PROBLEM STATEMENT —
Every record that follows should be written out again without any change.
:::::
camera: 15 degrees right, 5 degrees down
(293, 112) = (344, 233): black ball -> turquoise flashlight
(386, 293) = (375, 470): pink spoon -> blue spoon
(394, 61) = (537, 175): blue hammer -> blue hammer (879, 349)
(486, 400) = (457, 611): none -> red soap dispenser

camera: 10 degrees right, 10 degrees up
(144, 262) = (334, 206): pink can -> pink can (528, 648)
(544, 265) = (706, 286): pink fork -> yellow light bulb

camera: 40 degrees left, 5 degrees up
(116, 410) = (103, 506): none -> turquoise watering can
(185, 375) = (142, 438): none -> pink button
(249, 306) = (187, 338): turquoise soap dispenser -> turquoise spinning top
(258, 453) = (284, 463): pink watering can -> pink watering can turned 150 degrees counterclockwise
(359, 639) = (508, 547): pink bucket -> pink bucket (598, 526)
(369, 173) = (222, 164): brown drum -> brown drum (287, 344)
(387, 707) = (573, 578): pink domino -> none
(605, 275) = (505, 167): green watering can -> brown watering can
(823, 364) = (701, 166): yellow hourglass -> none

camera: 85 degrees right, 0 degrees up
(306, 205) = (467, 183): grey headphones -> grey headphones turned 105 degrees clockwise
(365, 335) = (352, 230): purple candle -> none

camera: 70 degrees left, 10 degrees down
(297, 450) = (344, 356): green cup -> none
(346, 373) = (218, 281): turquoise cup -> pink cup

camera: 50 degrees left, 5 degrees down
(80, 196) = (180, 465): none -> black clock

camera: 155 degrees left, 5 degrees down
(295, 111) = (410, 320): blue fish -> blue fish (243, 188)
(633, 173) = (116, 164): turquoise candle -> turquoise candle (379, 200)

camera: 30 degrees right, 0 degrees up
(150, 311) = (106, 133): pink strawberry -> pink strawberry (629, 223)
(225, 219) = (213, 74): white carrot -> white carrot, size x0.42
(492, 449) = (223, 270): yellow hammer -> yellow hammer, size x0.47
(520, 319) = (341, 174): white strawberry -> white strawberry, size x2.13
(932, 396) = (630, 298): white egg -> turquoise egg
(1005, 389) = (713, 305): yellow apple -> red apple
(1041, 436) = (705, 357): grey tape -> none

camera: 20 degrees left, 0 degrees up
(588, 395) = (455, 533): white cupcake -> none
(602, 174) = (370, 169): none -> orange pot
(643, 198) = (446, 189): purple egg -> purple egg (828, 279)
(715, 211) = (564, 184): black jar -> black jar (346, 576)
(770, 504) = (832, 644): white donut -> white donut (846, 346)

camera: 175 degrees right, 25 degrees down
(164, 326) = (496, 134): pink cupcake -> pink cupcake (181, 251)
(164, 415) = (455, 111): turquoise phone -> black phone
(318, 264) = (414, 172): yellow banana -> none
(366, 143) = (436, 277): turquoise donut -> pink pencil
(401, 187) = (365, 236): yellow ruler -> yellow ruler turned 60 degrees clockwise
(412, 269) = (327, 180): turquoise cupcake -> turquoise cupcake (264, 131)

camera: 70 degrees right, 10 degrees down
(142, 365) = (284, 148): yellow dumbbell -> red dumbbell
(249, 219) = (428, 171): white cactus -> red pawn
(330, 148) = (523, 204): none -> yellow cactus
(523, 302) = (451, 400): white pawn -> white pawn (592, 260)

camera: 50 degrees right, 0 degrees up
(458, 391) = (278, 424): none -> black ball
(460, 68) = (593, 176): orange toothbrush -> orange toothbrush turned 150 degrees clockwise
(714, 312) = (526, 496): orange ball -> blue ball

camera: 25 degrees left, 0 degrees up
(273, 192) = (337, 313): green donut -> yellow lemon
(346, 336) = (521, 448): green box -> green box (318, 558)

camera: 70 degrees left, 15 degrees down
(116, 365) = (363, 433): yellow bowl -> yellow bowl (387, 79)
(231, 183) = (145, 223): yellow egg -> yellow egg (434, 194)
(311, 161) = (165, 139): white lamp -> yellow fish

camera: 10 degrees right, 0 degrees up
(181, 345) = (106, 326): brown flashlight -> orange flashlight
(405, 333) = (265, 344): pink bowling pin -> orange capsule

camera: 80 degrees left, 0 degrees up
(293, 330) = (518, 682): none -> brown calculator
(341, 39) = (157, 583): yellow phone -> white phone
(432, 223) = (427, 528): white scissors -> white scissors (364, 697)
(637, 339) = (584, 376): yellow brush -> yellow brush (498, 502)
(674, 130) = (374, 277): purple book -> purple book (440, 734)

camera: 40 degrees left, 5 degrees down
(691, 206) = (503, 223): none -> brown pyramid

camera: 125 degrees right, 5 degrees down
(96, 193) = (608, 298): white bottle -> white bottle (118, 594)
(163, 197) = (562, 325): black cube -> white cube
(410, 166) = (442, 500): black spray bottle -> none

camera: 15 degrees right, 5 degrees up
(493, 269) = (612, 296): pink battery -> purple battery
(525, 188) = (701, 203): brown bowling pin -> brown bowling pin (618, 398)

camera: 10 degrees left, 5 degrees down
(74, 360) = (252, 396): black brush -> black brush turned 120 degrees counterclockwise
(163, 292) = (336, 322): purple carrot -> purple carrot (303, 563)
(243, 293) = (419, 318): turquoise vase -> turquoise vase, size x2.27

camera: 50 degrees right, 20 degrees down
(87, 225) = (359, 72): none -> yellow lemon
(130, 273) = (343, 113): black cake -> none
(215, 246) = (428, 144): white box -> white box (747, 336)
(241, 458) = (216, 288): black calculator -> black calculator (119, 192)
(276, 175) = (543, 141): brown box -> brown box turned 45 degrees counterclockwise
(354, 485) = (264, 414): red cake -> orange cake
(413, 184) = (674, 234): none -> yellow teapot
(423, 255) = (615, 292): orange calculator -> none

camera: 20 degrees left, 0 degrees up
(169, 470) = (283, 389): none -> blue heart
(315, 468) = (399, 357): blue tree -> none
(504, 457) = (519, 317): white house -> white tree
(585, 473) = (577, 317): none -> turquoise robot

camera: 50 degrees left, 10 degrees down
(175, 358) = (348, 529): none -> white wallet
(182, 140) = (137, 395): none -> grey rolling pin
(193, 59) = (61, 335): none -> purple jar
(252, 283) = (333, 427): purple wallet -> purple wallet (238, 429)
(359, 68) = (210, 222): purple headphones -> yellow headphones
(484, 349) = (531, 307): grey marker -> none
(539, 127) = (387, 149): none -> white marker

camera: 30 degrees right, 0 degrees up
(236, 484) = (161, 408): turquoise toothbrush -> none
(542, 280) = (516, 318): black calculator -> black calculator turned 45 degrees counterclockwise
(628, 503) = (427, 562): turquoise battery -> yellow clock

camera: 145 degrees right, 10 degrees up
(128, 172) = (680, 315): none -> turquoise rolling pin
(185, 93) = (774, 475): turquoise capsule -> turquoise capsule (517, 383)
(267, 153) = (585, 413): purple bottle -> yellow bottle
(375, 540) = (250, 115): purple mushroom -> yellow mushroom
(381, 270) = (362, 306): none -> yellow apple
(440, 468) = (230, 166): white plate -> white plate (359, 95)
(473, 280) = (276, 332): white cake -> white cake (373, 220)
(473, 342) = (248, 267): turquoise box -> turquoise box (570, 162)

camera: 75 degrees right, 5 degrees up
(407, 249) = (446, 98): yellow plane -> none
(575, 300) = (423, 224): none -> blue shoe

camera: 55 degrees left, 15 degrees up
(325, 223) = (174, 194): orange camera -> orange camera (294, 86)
:::::
WRITTEN RESPONSE —
camera: 15 degrees right, 5 degrees down
(293, 112) = (344, 233): black ball -> turquoise flashlight
(386, 293) = (375, 470): pink spoon -> blue spoon
(394, 61) = (537, 175): blue hammer -> blue hammer (879, 349)
(486, 400) = (457, 611): none -> red soap dispenser

camera: 10 degrees right, 10 degrees up
(144, 262) = (334, 206): pink can -> pink can (528, 648)
(544, 265) = (706, 286): pink fork -> yellow light bulb

camera: 40 degrees left, 5 degrees up
(116, 410) = (103, 506): none -> turquoise watering can
(185, 375) = (142, 438): none -> pink button
(249, 306) = (187, 338): turquoise soap dispenser -> turquoise spinning top
(258, 453) = (284, 463): pink watering can -> pink watering can turned 150 degrees counterclockwise
(359, 639) = (508, 547): pink bucket -> pink bucket (598, 526)
(369, 173) = (222, 164): brown drum -> brown drum (287, 344)
(387, 707) = (573, 578): pink domino -> none
(605, 275) = (505, 167): green watering can -> brown watering can
(823, 364) = (701, 166): yellow hourglass -> none

camera: 85 degrees right, 0 degrees up
(306, 205) = (467, 183): grey headphones -> grey headphones turned 105 degrees clockwise
(365, 335) = (352, 230): purple candle -> none

camera: 70 degrees left, 10 degrees down
(297, 450) = (344, 356): green cup -> none
(346, 373) = (218, 281): turquoise cup -> pink cup

camera: 50 degrees left, 5 degrees down
(80, 196) = (180, 465): none -> black clock

camera: 155 degrees left, 5 degrees down
(295, 111) = (410, 320): blue fish -> blue fish (243, 188)
(633, 173) = (116, 164): turquoise candle -> turquoise candle (379, 200)

camera: 30 degrees right, 0 degrees up
(150, 311) = (106, 133): pink strawberry -> pink strawberry (629, 223)
(225, 219) = (213, 74): white carrot -> white carrot, size x0.42
(492, 449) = (223, 270): yellow hammer -> yellow hammer, size x0.47
(520, 319) = (341, 174): white strawberry -> white strawberry, size x2.13
(932, 396) = (630, 298): white egg -> turquoise egg
(1005, 389) = (713, 305): yellow apple -> red apple
(1041, 436) = (705, 357): grey tape -> none

camera: 20 degrees left, 0 degrees up
(588, 395) = (455, 533): white cupcake -> none
(602, 174) = (370, 169): none -> orange pot
(643, 198) = (446, 189): purple egg -> purple egg (828, 279)
(715, 211) = (564, 184): black jar -> black jar (346, 576)
(770, 504) = (832, 644): white donut -> white donut (846, 346)

camera: 175 degrees right, 25 degrees down
(164, 326) = (496, 134): pink cupcake -> pink cupcake (181, 251)
(164, 415) = (455, 111): turquoise phone -> black phone
(318, 264) = (414, 172): yellow banana -> none
(366, 143) = (436, 277): turquoise donut -> pink pencil
(401, 187) = (365, 236): yellow ruler -> yellow ruler turned 60 degrees clockwise
(412, 269) = (327, 180): turquoise cupcake -> turquoise cupcake (264, 131)

camera: 70 degrees right, 10 degrees down
(142, 365) = (284, 148): yellow dumbbell -> red dumbbell
(249, 219) = (428, 171): white cactus -> red pawn
(330, 148) = (523, 204): none -> yellow cactus
(523, 302) = (451, 400): white pawn -> white pawn (592, 260)

camera: 50 degrees right, 0 degrees up
(458, 391) = (278, 424): none -> black ball
(460, 68) = (593, 176): orange toothbrush -> orange toothbrush turned 150 degrees clockwise
(714, 312) = (526, 496): orange ball -> blue ball

camera: 25 degrees left, 0 degrees up
(273, 192) = (337, 313): green donut -> yellow lemon
(346, 336) = (521, 448): green box -> green box (318, 558)

camera: 70 degrees left, 15 degrees down
(116, 365) = (363, 433): yellow bowl -> yellow bowl (387, 79)
(231, 183) = (145, 223): yellow egg -> yellow egg (434, 194)
(311, 161) = (165, 139): white lamp -> yellow fish

camera: 10 degrees right, 0 degrees up
(181, 345) = (106, 326): brown flashlight -> orange flashlight
(405, 333) = (265, 344): pink bowling pin -> orange capsule

camera: 80 degrees left, 0 degrees up
(293, 330) = (518, 682): none -> brown calculator
(341, 39) = (157, 583): yellow phone -> white phone
(432, 223) = (427, 528): white scissors -> white scissors (364, 697)
(637, 339) = (584, 376): yellow brush -> yellow brush (498, 502)
(674, 130) = (374, 277): purple book -> purple book (440, 734)

camera: 40 degrees left, 5 degrees down
(691, 206) = (503, 223): none -> brown pyramid

camera: 125 degrees right, 5 degrees down
(96, 193) = (608, 298): white bottle -> white bottle (118, 594)
(163, 197) = (562, 325): black cube -> white cube
(410, 166) = (442, 500): black spray bottle -> none

camera: 15 degrees right, 5 degrees up
(493, 269) = (612, 296): pink battery -> purple battery
(525, 188) = (701, 203): brown bowling pin -> brown bowling pin (618, 398)

camera: 10 degrees left, 5 degrees down
(74, 360) = (252, 396): black brush -> black brush turned 120 degrees counterclockwise
(163, 292) = (336, 322): purple carrot -> purple carrot (303, 563)
(243, 293) = (419, 318): turquoise vase -> turquoise vase, size x2.27

camera: 50 degrees right, 20 degrees down
(87, 225) = (359, 72): none -> yellow lemon
(130, 273) = (343, 113): black cake -> none
(215, 246) = (428, 144): white box -> white box (747, 336)
(241, 458) = (216, 288): black calculator -> black calculator (119, 192)
(276, 175) = (543, 141): brown box -> brown box turned 45 degrees counterclockwise
(354, 485) = (264, 414): red cake -> orange cake
(413, 184) = (674, 234): none -> yellow teapot
(423, 255) = (615, 292): orange calculator -> none

camera: 20 degrees left, 0 degrees up
(169, 470) = (283, 389): none -> blue heart
(315, 468) = (399, 357): blue tree -> none
(504, 457) = (519, 317): white house -> white tree
(585, 473) = (577, 317): none -> turquoise robot

camera: 50 degrees left, 10 degrees down
(175, 358) = (348, 529): none -> white wallet
(182, 140) = (137, 395): none -> grey rolling pin
(193, 59) = (61, 335): none -> purple jar
(252, 283) = (333, 427): purple wallet -> purple wallet (238, 429)
(359, 68) = (210, 222): purple headphones -> yellow headphones
(484, 349) = (531, 307): grey marker -> none
(539, 127) = (387, 149): none -> white marker

camera: 30 degrees right, 0 degrees up
(236, 484) = (161, 408): turquoise toothbrush -> none
(542, 280) = (516, 318): black calculator -> black calculator turned 45 degrees counterclockwise
(628, 503) = (427, 562): turquoise battery -> yellow clock

camera: 145 degrees right, 10 degrees up
(128, 172) = (680, 315): none -> turquoise rolling pin
(185, 93) = (774, 475): turquoise capsule -> turquoise capsule (517, 383)
(267, 153) = (585, 413): purple bottle -> yellow bottle
(375, 540) = (250, 115): purple mushroom -> yellow mushroom
(381, 270) = (362, 306): none -> yellow apple
(440, 468) = (230, 166): white plate -> white plate (359, 95)
(473, 280) = (276, 332): white cake -> white cake (373, 220)
(473, 342) = (248, 267): turquoise box -> turquoise box (570, 162)

camera: 75 degrees right, 5 degrees up
(407, 249) = (446, 98): yellow plane -> none
(575, 300) = (423, 224): none -> blue shoe

camera: 55 degrees left, 15 degrees up
(325, 223) = (174, 194): orange camera -> orange camera (294, 86)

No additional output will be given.